Task goal: Print the data exactly as written, line for line, and leave its pictures behind.

Supplied entries:
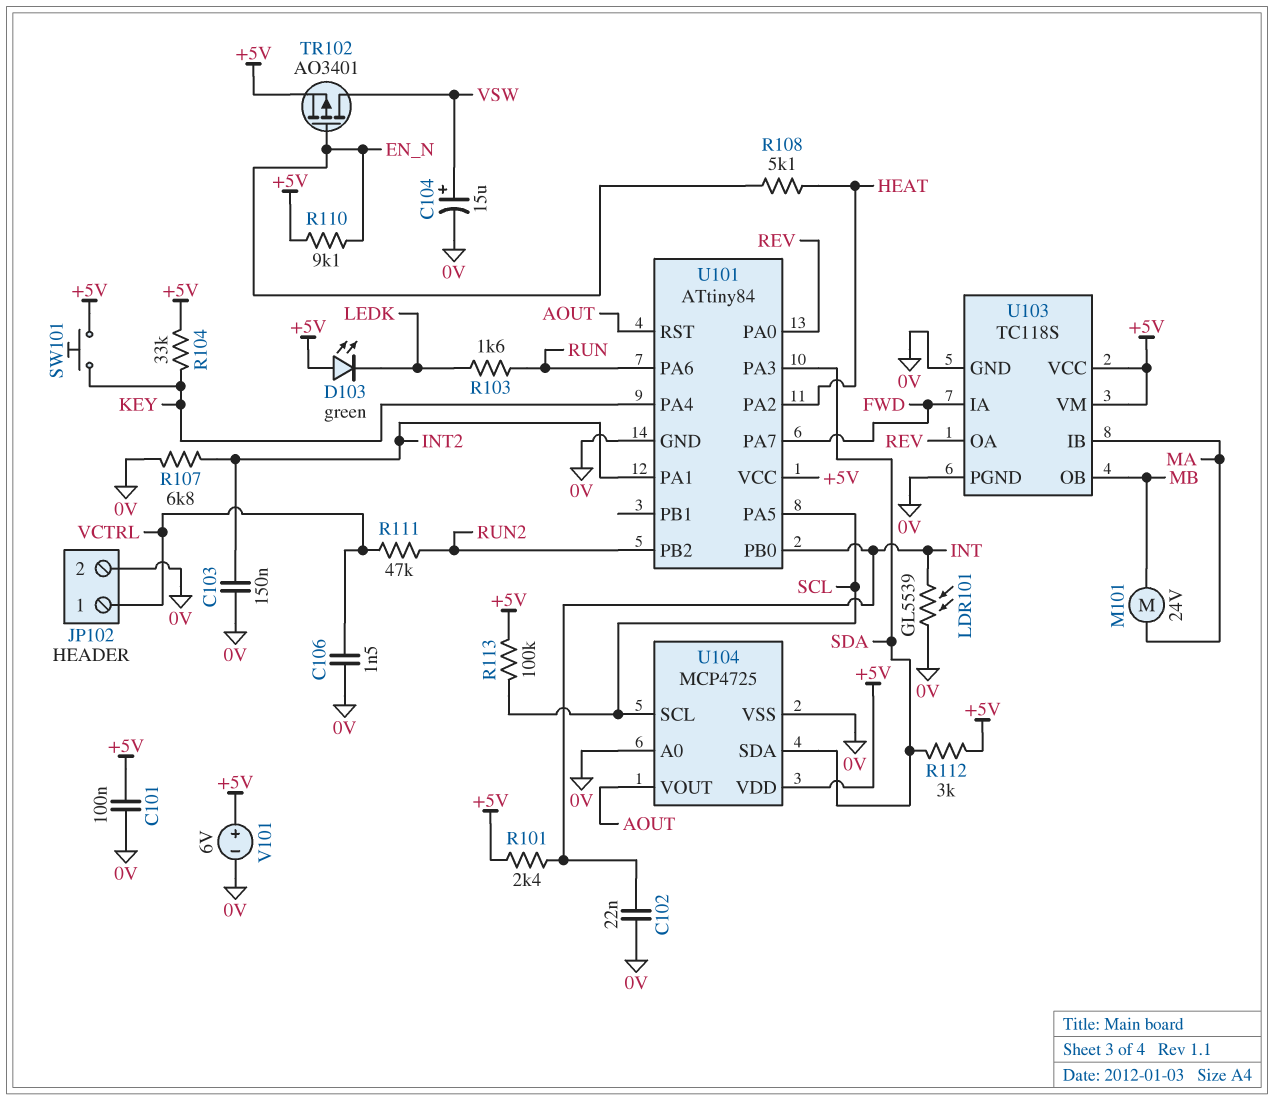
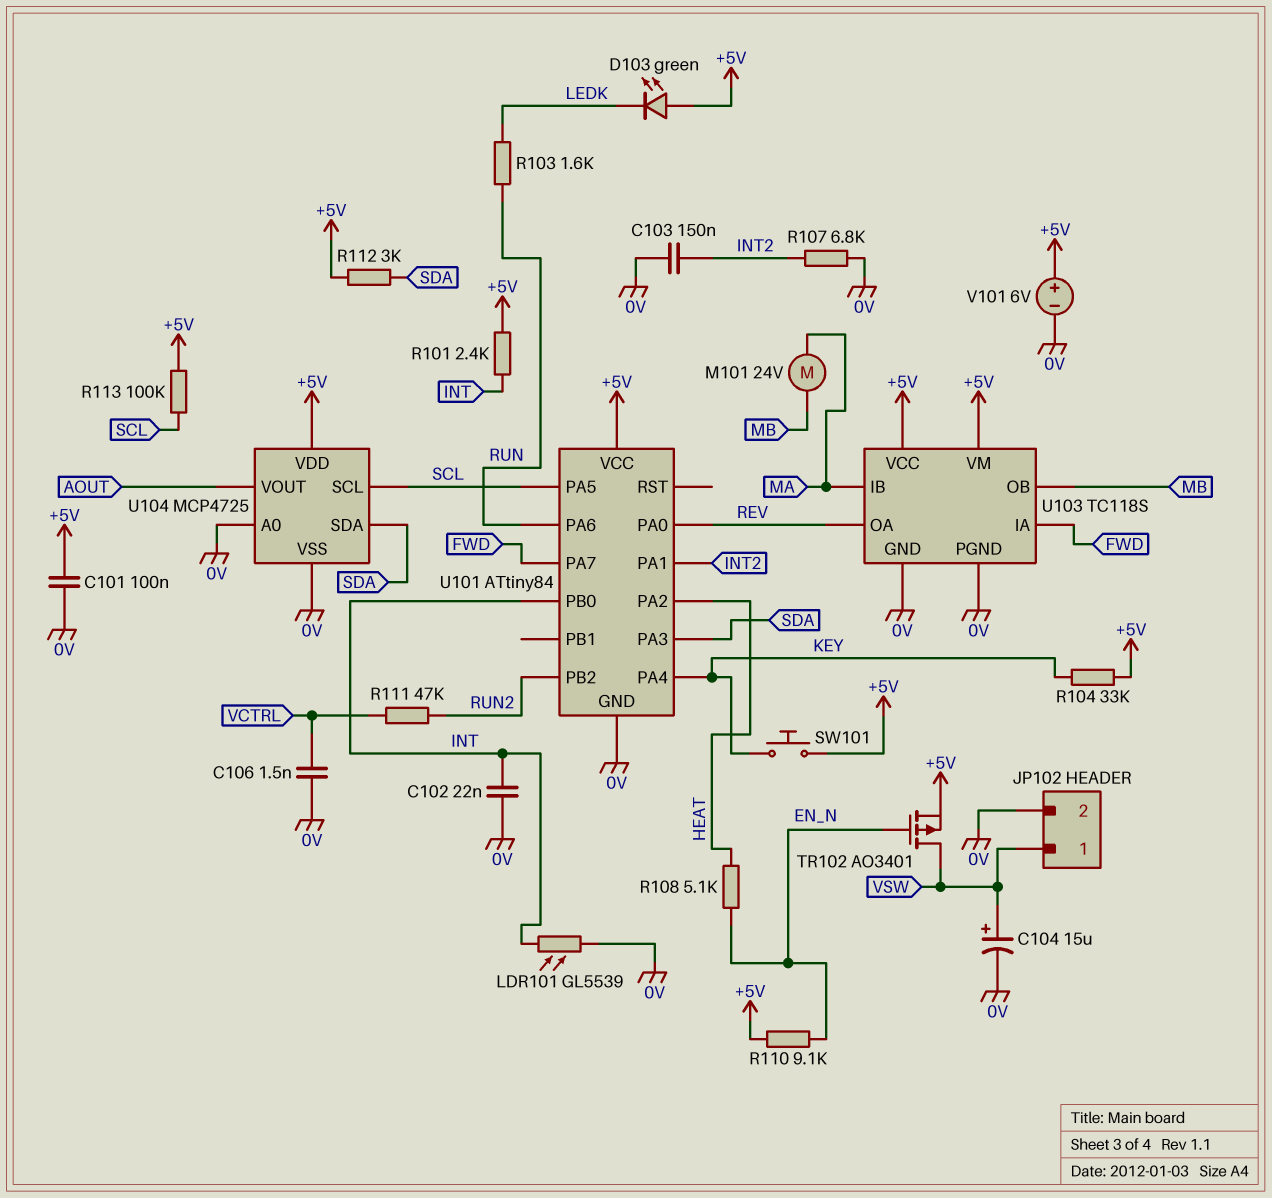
JP102 pin 1: VCTRL -> VSW
U101 pin RST: AOUT -> none

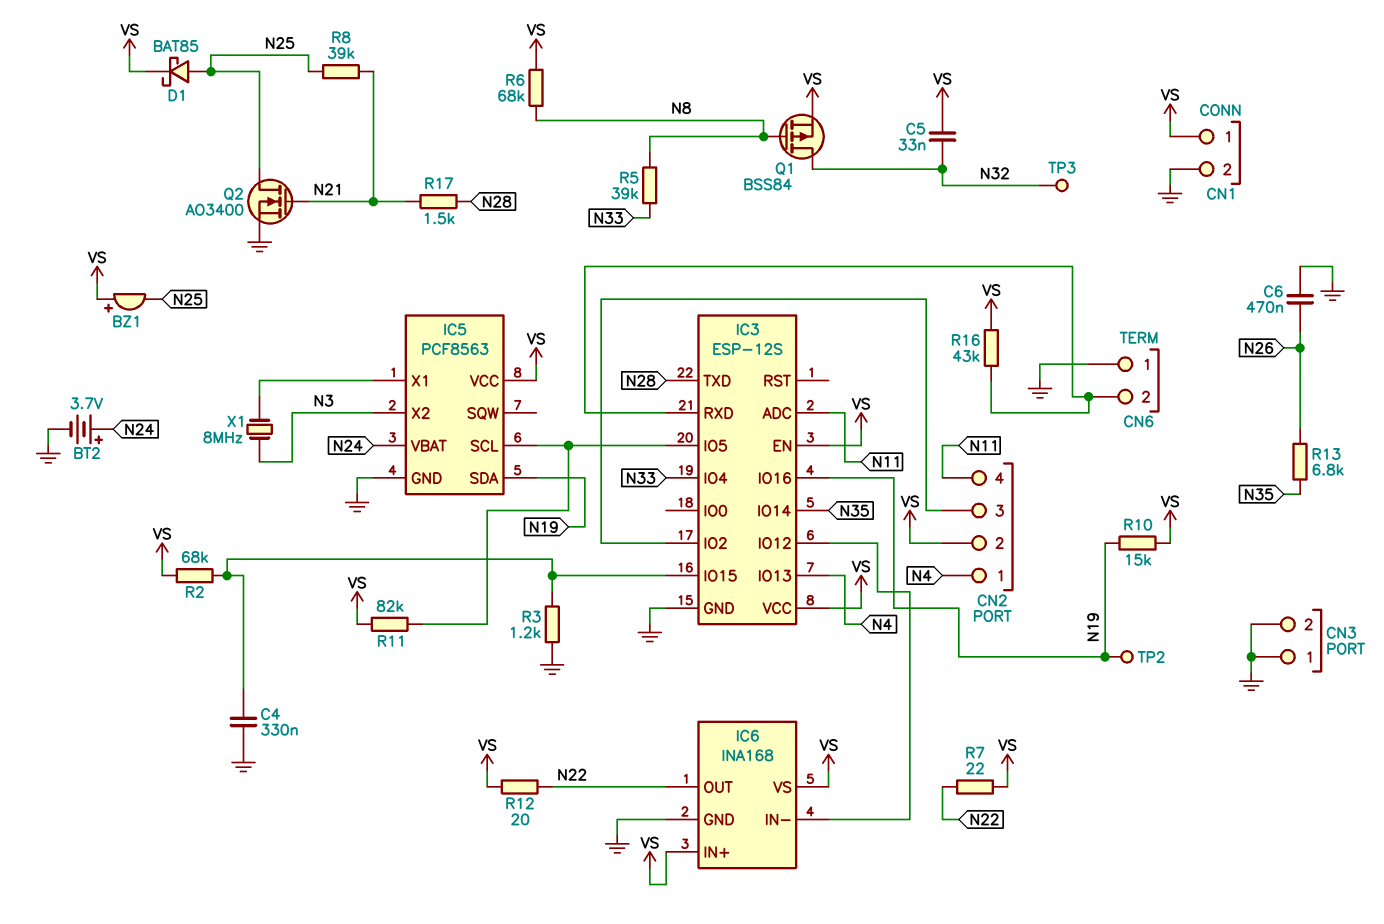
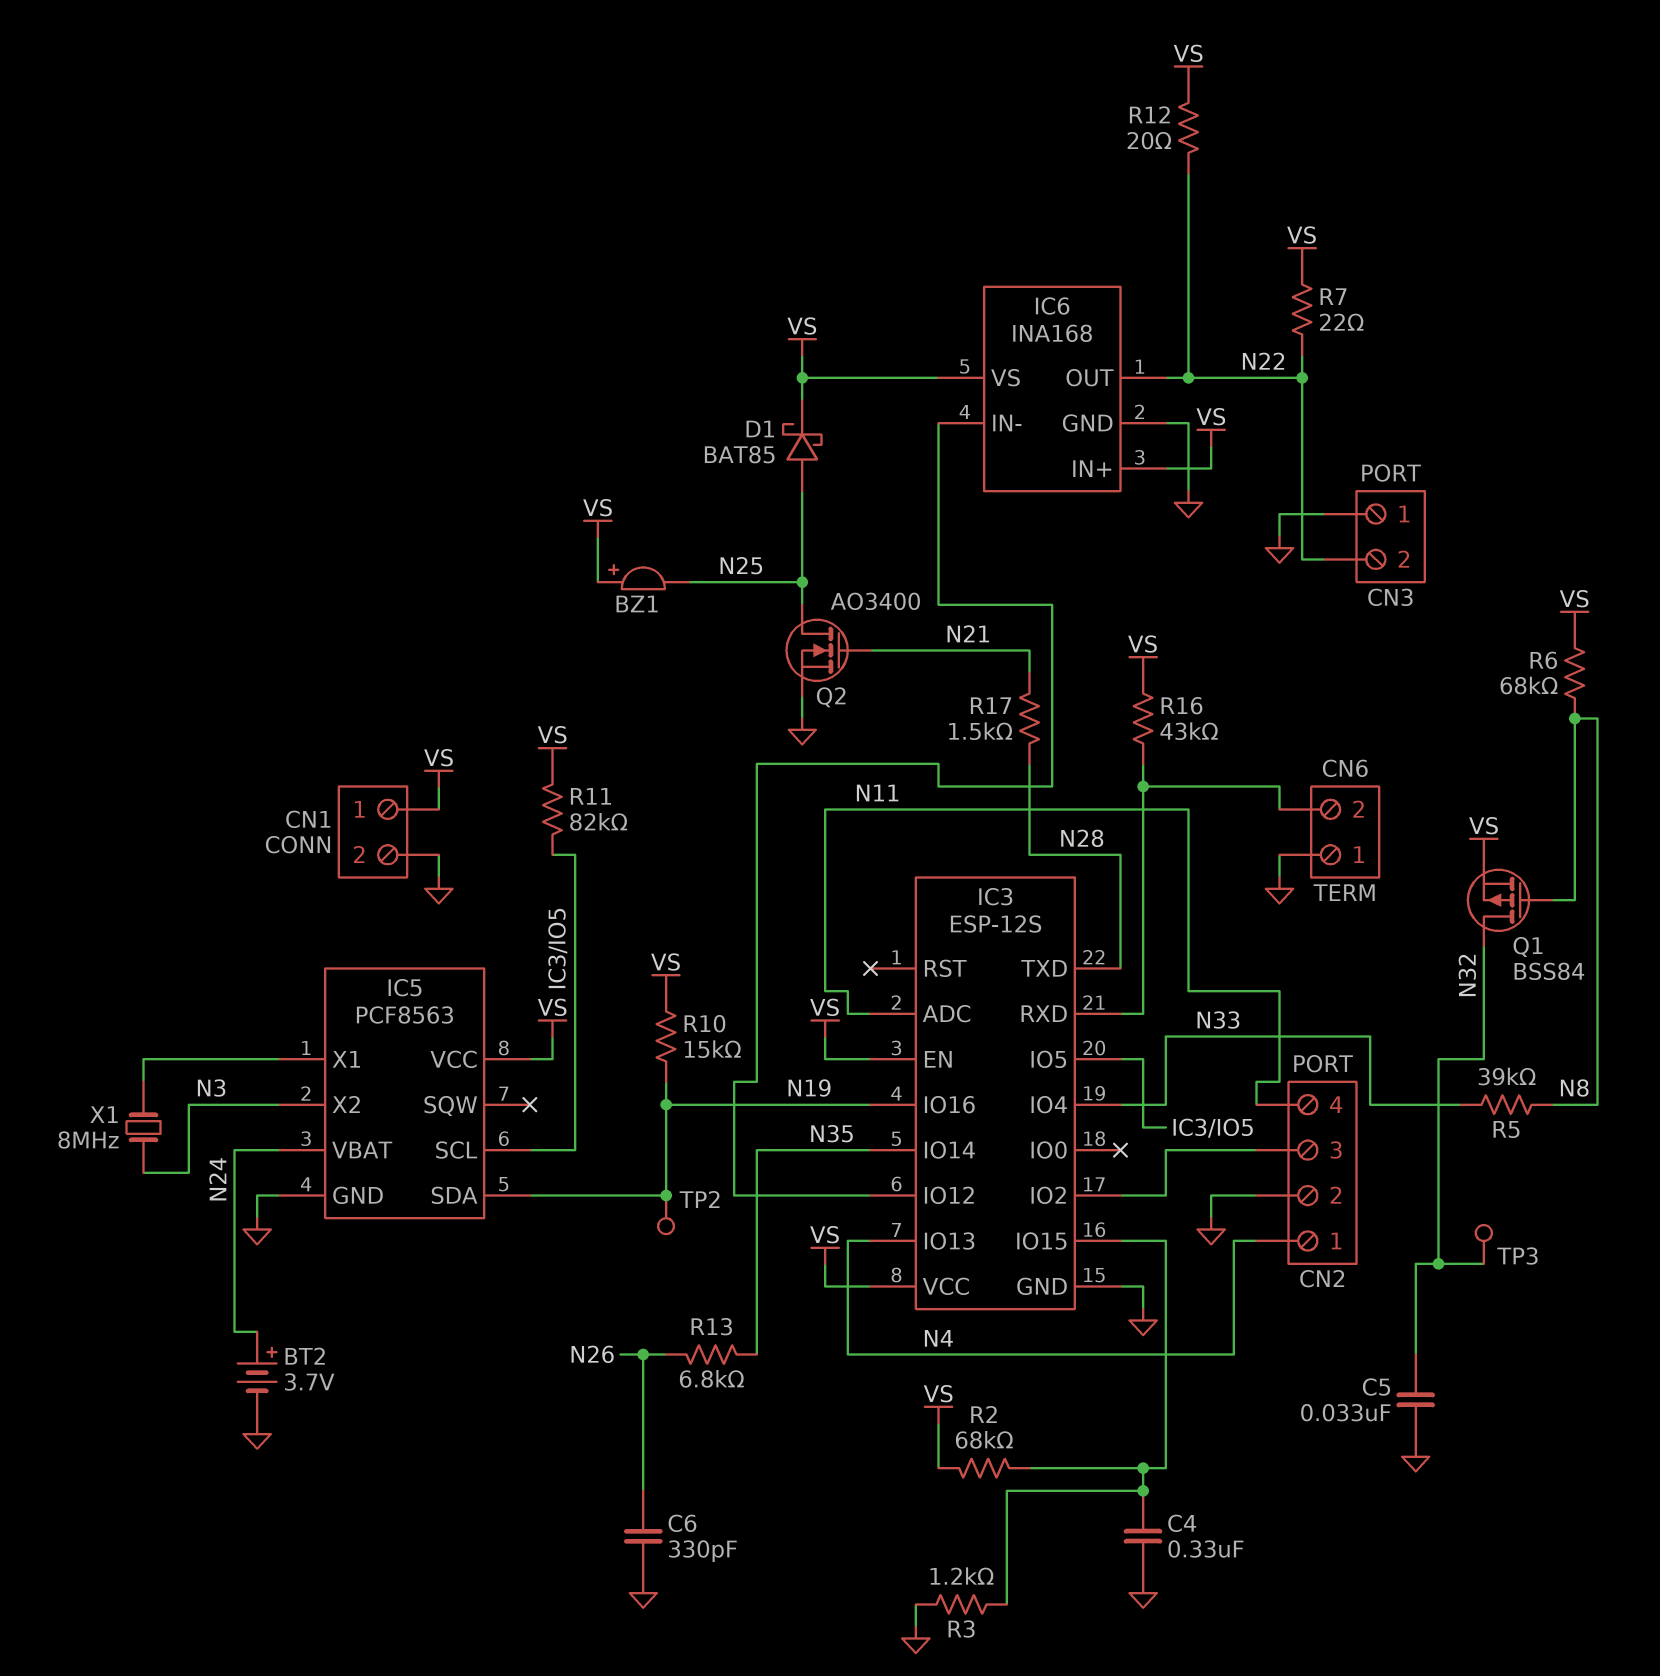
C5: 33nF (N32, VS) -> 33nF (GND, N32)
C6: 470nF (GND, N26) -> 330pF (GND, N26)
CN2 pin 2: VS -> GND
CN3 pin 2: GND -> N22
R8: 39k (N21, N25) -> none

Finished exercise:
JP102 pin 1: VCTRL -> VSW
U101 pin RST: AOUT -> none

C5: 33nF (N32, VS) -> 33nF (GND, N32)
C6: 470nF (GND, N26) -> 330pF (GND, N26)
CN2 pin 2: VS -> GND
CN3 pin 2: GND -> N22
R8: 39k (N21, N25) -> none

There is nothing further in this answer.